START WORKING DATA

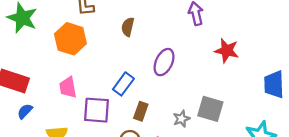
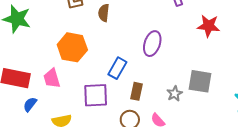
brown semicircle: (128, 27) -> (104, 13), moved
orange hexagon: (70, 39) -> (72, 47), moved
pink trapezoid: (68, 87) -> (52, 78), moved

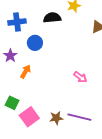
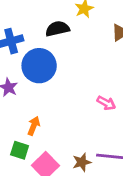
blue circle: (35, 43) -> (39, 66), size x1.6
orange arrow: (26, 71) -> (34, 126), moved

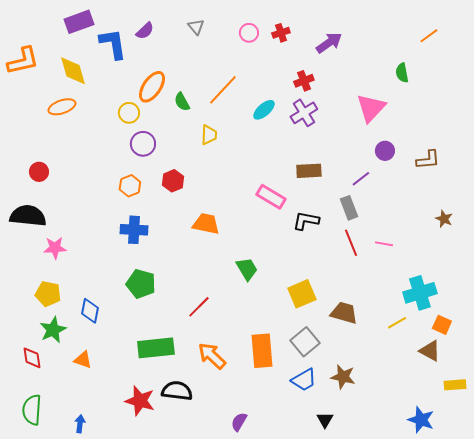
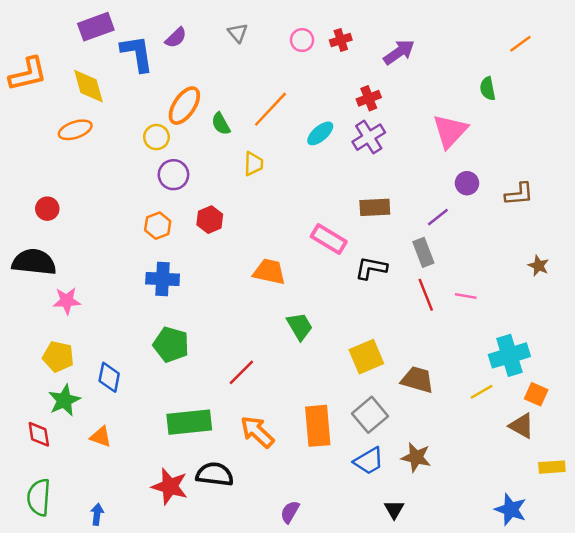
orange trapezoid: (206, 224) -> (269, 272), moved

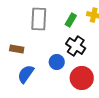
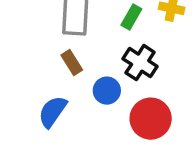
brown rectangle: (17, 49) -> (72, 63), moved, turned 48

END WORKING DATA
START WORKING DATA

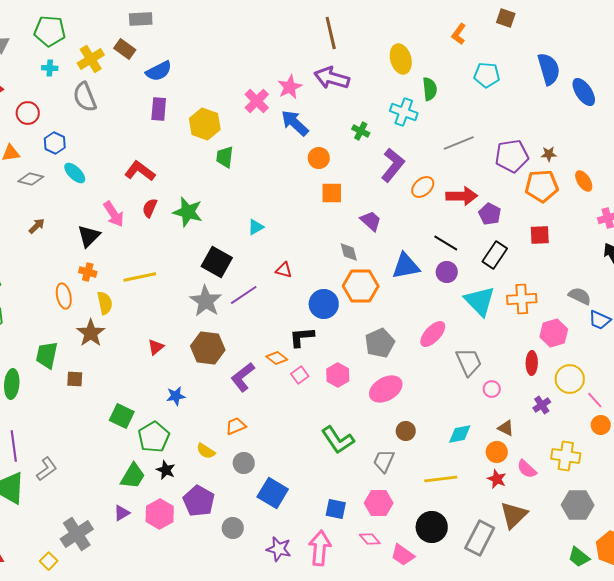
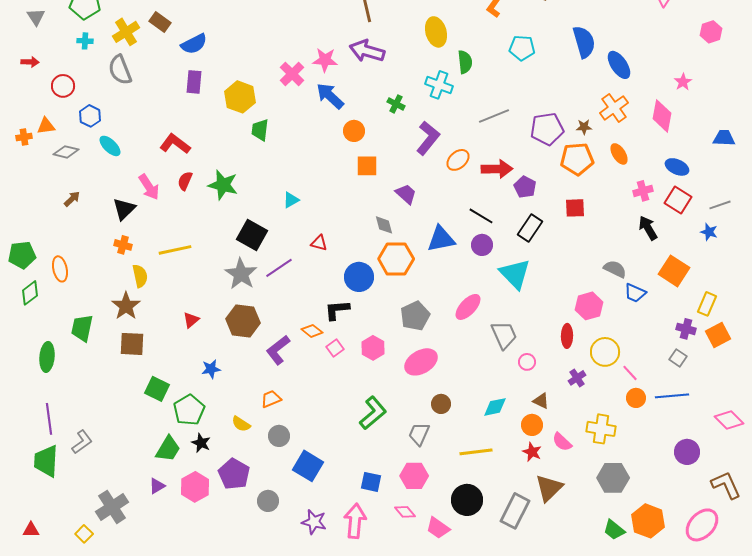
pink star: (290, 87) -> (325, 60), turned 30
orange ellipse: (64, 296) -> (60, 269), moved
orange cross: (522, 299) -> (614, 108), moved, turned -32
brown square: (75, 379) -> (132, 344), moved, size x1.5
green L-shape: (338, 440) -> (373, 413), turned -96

END WORKING DATA

--- TASK TO COMPLETE ---
Your answer should be each line from the preceding material in which the word "brown" occurs.

--- RESPONSE TO THE TASK ---
brown semicircle: (128, 27) -> (104, 13), moved
brown rectangle: (17, 49) -> (72, 63), moved, turned 48
brown square: (75, 379) -> (132, 344), moved, size x1.5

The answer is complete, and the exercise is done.